> **WORKING DATA**

= = = = =

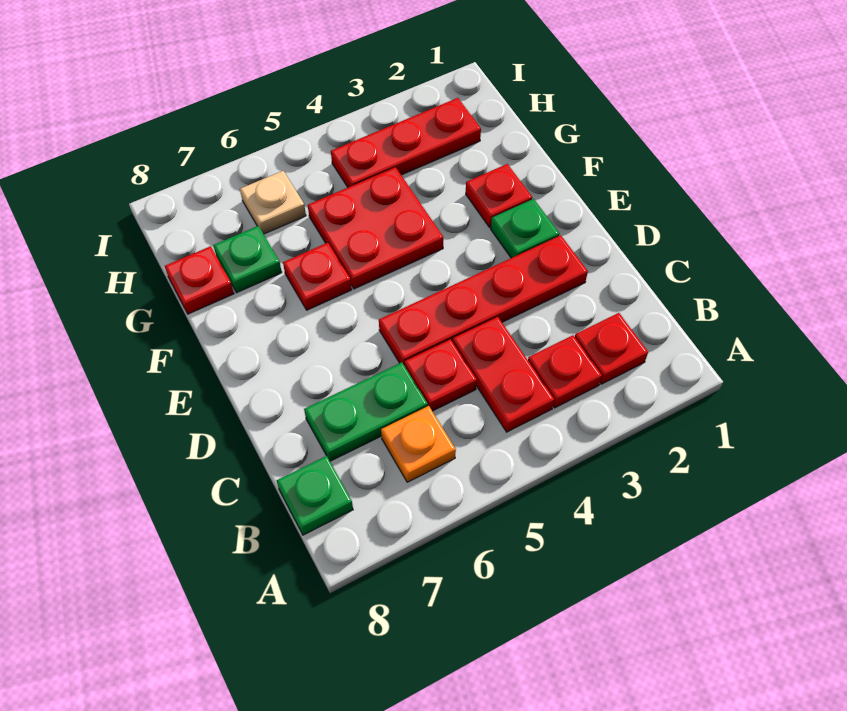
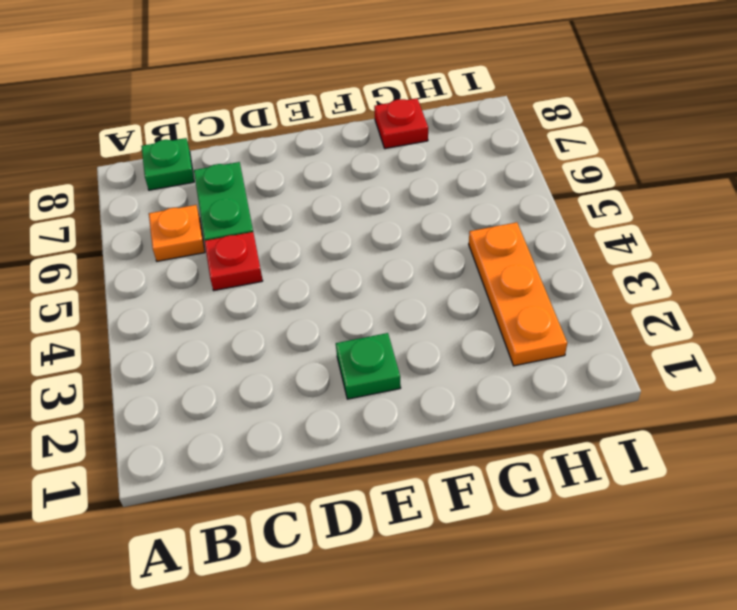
orange plate H2:H4 level 1 -> red plate H2:H4 level 1
none -> red plate B2 level 1
none -> red plate B3 level 1
none -> red plate B4:C4 level 1

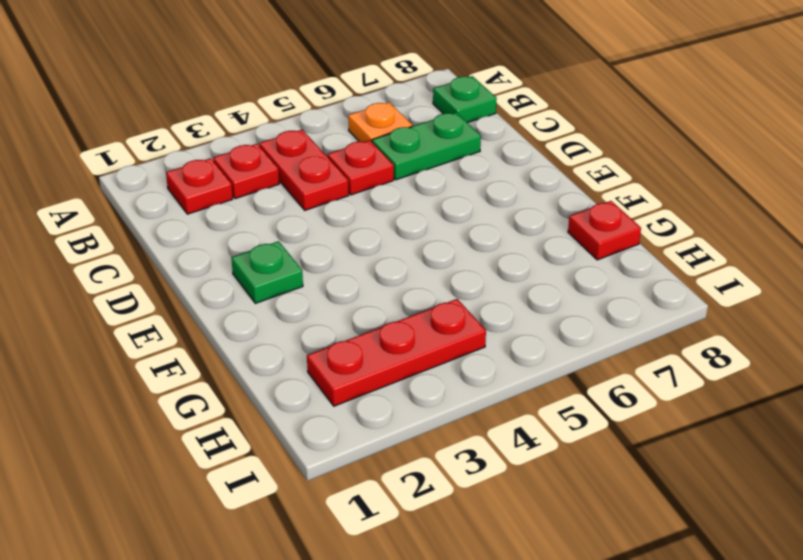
none -> red plate D2:D5 level 1
none -> red plate F2 level 1
none -> red plate F4:G5 level 1

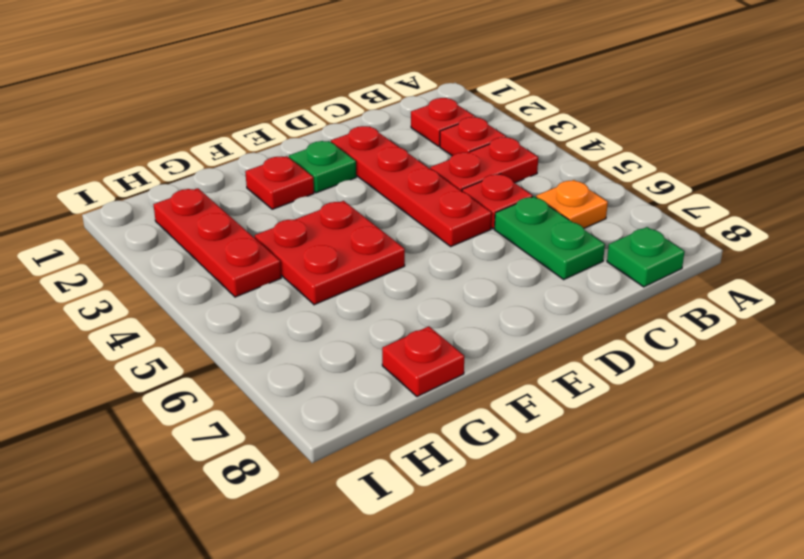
none -> red plate F6 level 1
none -> green plate G7 level 1
none -> tan plate H6 level 1

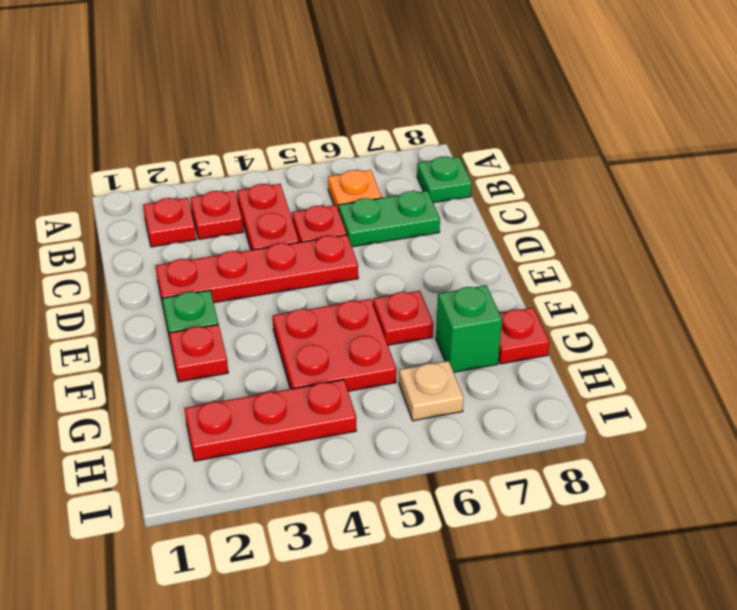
green brick G7 level 1 -> green plate G7 level 1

= = = = =

> **TO DO**
Would you show each line of the listing above that has the string "none"?

> **TASK RESULT**
none -> red plate B2 level 1
none -> red plate B3 level 1
none -> red plate B4:C4 level 1
none -> red plate D2:D5 level 1
none -> red plate F2 level 1
none -> red plate F4:G5 level 1
none -> red plate F6 level 1
none -> green plate G7 level 1
none -> tan plate H6 level 1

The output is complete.